**Activity:** Lines below that hold the word "left" must be copied in full.

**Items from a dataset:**
+ + + + +
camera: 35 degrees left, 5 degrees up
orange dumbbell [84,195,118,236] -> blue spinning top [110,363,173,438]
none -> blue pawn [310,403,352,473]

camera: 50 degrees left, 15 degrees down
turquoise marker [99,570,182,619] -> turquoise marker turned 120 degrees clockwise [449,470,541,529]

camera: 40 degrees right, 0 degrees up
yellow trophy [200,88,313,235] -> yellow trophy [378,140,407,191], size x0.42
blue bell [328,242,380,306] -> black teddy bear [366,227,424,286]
+ + + + +
**Completed exercise:**
camera: 35 degrees left, 5 degrees up
camera: 50 degrees left, 15 degrees down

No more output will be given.